**TASK OBJECTIVE**
Please write out the listing exactly, with nothing altered.

**GIVEN INFORMATION**
__________
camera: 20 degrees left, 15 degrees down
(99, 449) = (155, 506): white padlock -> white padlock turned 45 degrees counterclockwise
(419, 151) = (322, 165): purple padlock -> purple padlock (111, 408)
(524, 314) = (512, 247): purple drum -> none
__________
**RESPONSE AREA**
camera: 20 degrees left, 15 degrees down
(99, 449) = (155, 506): white padlock -> white padlock turned 45 degrees counterclockwise
(419, 151) = (322, 165): purple padlock -> purple padlock (111, 408)
(524, 314) = (512, 247): purple drum -> none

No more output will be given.